Data provided ::
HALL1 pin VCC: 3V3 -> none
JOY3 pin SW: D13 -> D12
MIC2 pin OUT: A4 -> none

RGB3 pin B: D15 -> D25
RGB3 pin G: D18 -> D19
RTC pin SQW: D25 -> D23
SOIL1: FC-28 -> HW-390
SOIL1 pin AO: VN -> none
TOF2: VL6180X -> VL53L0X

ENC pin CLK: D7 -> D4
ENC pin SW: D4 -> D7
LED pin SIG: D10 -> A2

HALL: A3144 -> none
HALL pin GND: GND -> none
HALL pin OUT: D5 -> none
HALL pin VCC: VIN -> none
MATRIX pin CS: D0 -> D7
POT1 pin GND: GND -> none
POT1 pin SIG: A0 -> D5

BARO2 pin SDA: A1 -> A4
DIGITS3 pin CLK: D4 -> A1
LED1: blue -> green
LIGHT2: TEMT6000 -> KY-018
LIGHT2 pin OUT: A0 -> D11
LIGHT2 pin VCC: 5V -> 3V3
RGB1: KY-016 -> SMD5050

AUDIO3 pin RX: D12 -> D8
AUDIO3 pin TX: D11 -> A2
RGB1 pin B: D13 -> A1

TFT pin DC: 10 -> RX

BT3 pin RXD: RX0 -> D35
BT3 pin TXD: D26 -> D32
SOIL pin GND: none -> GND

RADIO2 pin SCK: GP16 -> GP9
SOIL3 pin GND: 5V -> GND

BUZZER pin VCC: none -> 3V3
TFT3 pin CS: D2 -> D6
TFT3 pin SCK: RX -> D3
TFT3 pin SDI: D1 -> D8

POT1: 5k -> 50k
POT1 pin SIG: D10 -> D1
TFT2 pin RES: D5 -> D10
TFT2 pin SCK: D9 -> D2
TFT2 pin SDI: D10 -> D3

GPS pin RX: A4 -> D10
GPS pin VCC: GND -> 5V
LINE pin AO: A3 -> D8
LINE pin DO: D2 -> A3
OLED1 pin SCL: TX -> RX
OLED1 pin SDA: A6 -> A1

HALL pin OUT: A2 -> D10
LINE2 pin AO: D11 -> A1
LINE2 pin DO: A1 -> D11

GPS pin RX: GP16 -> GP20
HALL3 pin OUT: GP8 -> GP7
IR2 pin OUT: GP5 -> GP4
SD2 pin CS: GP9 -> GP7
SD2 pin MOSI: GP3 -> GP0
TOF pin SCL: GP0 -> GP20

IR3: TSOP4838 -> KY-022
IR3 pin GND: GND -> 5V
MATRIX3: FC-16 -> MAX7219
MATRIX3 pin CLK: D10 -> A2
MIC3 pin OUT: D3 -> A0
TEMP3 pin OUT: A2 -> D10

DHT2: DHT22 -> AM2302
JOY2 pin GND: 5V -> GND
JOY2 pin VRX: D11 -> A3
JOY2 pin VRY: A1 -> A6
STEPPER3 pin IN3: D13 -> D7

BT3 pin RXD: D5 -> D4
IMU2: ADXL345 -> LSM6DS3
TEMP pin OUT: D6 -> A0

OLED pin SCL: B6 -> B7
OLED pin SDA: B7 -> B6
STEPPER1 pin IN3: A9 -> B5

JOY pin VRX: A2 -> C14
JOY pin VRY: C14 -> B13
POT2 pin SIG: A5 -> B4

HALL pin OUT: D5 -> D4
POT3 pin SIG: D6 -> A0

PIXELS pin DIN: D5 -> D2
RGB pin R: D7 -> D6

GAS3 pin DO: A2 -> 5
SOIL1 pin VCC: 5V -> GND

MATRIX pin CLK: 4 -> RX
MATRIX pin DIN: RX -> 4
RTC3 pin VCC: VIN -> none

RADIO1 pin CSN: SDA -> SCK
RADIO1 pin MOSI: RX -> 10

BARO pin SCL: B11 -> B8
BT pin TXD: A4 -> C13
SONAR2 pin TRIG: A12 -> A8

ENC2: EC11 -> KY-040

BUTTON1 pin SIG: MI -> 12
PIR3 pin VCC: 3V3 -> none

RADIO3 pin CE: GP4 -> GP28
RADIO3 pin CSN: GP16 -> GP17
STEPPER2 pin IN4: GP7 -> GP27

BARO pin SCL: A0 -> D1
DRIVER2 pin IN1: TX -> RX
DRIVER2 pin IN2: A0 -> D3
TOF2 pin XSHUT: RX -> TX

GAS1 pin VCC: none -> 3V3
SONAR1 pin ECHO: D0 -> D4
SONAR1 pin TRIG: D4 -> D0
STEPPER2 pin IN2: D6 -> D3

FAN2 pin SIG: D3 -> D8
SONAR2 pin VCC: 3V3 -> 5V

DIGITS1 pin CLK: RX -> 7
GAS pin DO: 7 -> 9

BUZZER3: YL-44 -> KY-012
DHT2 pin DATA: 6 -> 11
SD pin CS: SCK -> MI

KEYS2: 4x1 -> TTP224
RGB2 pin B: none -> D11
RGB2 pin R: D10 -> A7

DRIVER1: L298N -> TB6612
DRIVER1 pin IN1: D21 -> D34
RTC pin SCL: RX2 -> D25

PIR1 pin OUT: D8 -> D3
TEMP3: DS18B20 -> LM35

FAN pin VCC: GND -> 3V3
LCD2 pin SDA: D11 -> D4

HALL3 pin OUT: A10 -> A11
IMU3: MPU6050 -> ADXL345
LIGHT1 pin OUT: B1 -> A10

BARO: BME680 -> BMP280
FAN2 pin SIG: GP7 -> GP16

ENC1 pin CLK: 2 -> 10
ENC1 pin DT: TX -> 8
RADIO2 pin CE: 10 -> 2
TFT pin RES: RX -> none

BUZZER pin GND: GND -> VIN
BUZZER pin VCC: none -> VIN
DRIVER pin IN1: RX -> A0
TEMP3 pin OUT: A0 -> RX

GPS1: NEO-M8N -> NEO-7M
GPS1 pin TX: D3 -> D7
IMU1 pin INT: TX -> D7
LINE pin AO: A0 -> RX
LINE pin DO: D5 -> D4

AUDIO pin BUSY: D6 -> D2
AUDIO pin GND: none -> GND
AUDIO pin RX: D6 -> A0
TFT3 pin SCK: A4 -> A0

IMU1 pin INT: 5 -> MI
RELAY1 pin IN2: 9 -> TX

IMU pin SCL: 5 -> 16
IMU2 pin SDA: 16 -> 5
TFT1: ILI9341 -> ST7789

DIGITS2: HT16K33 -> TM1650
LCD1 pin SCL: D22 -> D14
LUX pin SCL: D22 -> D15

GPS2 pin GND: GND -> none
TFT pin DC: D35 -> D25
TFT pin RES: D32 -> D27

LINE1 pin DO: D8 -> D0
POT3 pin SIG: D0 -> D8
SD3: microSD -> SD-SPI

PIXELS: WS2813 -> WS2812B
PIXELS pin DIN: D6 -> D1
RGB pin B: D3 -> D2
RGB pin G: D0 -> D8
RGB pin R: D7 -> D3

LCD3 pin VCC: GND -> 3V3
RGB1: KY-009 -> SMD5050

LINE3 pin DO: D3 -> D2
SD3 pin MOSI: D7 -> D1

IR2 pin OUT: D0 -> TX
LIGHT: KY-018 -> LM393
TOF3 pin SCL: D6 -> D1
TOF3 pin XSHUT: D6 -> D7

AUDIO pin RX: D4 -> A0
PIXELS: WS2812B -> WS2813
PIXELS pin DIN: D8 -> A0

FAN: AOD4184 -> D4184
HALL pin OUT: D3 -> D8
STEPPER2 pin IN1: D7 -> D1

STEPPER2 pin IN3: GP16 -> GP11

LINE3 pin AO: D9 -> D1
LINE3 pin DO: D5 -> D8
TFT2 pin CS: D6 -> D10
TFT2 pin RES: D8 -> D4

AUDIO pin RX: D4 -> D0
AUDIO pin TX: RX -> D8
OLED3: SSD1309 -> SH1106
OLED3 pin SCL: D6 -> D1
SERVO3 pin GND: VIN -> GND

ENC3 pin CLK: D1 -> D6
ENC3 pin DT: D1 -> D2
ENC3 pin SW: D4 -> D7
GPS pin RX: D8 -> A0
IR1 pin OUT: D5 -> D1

What you should do :: All lines above between those holding "RGB2 pin R: D10 -> A7" and "IMU1 pin INT: TX -> D7", inclusive, must be set down unchanged, and no other line may be included.

Exercise output ::
RGB2 pin R: D10 -> A7

DRIVER1: L298N -> TB6612
DRIVER1 pin IN1: D21 -> D34
RTC pin SCL: RX2 -> D25

PIR1 pin OUT: D8 -> D3
TEMP3: DS18B20 -> LM35

FAN pin VCC: GND -> 3V3
LCD2 pin SDA: D11 -> D4

HALL3 pin OUT: A10 -> A11
IMU3: MPU6050 -> ADXL345
LIGHT1 pin OUT: B1 -> A10

BARO: BME680 -> BMP280
FAN2 pin SIG: GP7 -> GP16

ENC1 pin CLK: 2 -> 10
ENC1 pin DT: TX -> 8
RADIO2 pin CE: 10 -> 2
TFT pin RES: RX -> none

BUZZER pin GND: GND -> VIN
BUZZER pin VCC: none -> VIN
DRIVER pin IN1: RX -> A0
TEMP3 pin OUT: A0 -> RX

GPS1: NEO-M8N -> NEO-7M
GPS1 pin TX: D3 -> D7
IMU1 pin INT: TX -> D7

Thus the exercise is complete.